* _What you should do_: Reproduce the lines below verbatim. Pictures are to be omitted.

[Frame-by-frame shape edits]
=-=-=

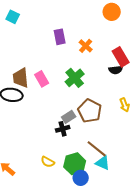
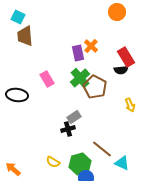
purple rectangle: (60, 37) -> (78, 53), moved
brown trapezoid: (21, 78) -> (25, 36), moved
brown pentagon: (90, 111) -> (95, 87), moved
cyan triangle: (103, 163) -> (122, 163), moved

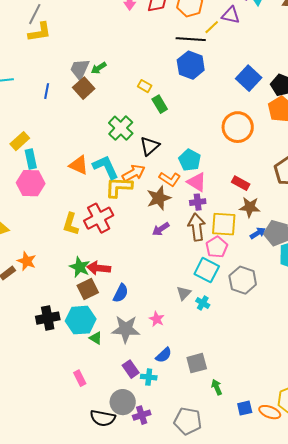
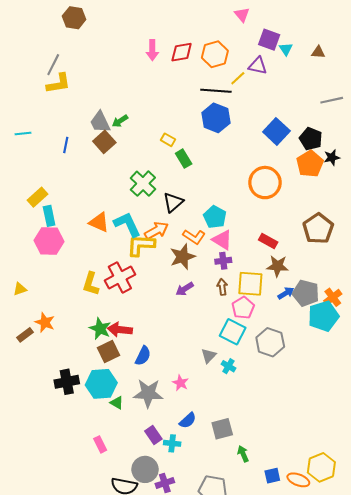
gray trapezoid: (80, 69) -> (100, 122), turned -50
brown arrow: (197, 227) -> (222, 287), size x0.6

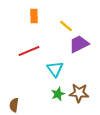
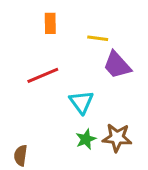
yellow line: (66, 26) -> (98, 38), turned -32
purple trapezoid: (79, 44) -> (117, 65), turned -105

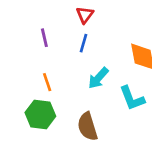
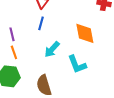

=-=-=

* _Solution below_:
purple rectangle: (60, 37) -> (78, 53), moved
brown trapezoid: (21, 78) -> (25, 36), moved
brown pentagon: (90, 111) -> (95, 87), moved
cyan triangle: (103, 163) -> (122, 163), moved

gray trapezoid: (80, 69) -> (100, 122), turned -50
brown arrow: (197, 227) -> (222, 287), size x0.6

yellow line: (66, 26) -> (98, 38), turned -32
purple trapezoid: (79, 44) -> (117, 65), turned -105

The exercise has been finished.